-- Source data follows --

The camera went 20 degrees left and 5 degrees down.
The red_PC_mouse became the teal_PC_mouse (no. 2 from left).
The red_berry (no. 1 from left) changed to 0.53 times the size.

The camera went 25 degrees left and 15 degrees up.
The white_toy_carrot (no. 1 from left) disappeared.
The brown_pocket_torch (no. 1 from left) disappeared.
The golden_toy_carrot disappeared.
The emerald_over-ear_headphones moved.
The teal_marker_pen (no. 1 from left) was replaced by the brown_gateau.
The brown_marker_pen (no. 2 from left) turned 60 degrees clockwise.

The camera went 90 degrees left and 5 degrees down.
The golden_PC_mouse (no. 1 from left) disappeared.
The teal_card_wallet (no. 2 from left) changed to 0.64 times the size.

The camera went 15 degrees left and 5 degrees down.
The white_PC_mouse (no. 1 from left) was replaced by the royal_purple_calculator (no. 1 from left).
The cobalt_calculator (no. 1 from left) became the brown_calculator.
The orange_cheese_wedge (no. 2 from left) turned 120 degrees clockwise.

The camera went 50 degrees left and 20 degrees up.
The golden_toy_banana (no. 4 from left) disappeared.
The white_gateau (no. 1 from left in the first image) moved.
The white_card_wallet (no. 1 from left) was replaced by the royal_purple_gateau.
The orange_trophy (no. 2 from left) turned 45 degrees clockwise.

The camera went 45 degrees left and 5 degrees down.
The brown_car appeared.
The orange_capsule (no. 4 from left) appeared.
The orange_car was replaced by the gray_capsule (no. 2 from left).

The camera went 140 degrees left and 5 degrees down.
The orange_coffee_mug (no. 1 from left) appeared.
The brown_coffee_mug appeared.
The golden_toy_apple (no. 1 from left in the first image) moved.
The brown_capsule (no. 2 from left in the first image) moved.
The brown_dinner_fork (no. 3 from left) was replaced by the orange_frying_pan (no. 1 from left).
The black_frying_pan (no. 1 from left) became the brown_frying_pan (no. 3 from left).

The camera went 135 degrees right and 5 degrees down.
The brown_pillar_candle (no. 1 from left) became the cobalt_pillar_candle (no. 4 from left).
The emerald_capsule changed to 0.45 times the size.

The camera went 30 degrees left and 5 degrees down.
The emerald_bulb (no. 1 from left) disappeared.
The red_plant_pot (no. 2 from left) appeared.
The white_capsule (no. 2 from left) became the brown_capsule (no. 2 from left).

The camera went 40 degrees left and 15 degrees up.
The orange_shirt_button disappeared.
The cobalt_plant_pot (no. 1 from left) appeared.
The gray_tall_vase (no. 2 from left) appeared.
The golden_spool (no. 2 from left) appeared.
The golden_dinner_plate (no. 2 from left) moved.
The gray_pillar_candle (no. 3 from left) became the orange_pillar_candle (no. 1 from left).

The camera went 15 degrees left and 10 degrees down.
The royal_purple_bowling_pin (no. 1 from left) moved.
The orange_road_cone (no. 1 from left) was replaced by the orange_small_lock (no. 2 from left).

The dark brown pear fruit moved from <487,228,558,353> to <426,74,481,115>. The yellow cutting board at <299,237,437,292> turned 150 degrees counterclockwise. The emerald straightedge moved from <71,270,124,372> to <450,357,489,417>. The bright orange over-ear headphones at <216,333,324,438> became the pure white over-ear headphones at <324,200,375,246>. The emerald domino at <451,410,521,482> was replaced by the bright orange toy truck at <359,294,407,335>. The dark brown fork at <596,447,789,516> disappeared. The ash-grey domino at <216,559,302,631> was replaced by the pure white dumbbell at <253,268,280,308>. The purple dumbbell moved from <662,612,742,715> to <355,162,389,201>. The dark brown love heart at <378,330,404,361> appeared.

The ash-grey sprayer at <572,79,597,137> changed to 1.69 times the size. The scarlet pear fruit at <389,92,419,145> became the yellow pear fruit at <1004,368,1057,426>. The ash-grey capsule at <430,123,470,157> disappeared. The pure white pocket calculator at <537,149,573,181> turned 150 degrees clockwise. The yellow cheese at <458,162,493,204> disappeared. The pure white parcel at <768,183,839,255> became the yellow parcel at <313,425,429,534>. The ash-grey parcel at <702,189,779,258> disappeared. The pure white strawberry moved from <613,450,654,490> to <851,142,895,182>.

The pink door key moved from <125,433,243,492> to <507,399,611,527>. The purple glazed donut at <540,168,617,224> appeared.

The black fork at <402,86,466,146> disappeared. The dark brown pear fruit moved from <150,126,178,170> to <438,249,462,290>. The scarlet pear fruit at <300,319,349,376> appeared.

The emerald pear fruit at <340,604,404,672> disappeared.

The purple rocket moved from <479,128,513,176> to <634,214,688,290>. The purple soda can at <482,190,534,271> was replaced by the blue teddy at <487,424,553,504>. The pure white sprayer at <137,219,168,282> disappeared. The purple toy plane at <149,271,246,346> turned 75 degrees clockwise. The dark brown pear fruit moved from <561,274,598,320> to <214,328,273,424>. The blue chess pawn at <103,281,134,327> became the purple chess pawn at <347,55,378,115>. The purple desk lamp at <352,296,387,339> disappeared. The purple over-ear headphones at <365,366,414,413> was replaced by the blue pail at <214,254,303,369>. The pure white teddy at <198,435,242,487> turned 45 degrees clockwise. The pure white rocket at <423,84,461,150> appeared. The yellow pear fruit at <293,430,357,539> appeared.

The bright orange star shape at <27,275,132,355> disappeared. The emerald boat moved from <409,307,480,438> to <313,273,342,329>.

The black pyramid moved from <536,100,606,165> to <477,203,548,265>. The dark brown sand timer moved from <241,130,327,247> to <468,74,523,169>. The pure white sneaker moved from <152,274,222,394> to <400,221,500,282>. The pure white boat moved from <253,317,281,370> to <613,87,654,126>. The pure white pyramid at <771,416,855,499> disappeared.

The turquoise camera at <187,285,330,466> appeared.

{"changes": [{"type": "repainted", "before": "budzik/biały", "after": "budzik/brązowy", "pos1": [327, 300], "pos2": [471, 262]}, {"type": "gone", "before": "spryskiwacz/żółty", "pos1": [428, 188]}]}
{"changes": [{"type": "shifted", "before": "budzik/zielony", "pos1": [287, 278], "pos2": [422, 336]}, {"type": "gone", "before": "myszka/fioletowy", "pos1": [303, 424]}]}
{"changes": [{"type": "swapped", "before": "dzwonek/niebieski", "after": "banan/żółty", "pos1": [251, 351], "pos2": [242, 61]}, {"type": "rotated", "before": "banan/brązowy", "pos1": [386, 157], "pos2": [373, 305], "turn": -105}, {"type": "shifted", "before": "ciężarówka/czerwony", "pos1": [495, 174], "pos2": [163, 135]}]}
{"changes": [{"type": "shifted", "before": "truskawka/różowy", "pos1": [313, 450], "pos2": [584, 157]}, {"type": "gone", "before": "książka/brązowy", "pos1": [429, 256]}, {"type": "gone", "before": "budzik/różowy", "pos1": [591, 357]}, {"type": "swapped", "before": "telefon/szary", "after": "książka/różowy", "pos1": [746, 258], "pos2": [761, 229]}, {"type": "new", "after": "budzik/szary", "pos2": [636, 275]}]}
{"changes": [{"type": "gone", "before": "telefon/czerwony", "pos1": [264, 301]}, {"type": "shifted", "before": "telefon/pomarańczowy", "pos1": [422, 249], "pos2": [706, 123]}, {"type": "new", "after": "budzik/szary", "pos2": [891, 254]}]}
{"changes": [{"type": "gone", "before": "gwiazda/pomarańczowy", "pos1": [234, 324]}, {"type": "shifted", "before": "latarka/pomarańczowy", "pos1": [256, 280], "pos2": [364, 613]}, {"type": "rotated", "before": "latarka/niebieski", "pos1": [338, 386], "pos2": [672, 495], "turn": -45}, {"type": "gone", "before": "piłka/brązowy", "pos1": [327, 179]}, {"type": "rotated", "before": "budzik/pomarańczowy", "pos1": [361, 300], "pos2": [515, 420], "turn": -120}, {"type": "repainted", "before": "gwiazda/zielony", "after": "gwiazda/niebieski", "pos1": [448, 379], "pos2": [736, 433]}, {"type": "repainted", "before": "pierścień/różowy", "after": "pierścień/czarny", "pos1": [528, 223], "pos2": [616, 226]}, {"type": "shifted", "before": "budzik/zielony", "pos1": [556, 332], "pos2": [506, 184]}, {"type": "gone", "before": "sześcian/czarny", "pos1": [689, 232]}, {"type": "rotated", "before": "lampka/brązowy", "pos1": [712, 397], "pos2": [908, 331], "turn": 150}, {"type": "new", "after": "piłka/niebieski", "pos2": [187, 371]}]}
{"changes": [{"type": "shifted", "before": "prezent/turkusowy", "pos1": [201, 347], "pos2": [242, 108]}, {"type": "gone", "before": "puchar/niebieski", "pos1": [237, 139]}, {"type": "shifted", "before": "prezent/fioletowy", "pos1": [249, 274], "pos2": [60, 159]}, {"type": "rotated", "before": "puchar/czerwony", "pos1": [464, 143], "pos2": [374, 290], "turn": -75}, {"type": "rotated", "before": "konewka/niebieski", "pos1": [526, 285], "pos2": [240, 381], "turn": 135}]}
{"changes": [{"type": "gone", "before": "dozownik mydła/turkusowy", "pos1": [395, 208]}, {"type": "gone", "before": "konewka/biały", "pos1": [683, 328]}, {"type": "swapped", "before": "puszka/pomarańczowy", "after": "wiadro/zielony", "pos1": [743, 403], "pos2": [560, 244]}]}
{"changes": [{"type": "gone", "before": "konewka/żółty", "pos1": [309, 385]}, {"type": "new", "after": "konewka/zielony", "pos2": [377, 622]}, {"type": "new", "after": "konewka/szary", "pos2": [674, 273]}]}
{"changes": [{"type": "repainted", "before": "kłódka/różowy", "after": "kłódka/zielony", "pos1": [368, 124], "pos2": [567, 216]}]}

-- Source data concluded --

**Task details:**
Up to and including the line with "The red_PC_mouse became", restate the records above word for word from the very first line.

**Task result:**
The camera went 20 degrees left and 5 degrees down.
The red_PC_mouse became the teal_PC_mouse (no. 2 from left).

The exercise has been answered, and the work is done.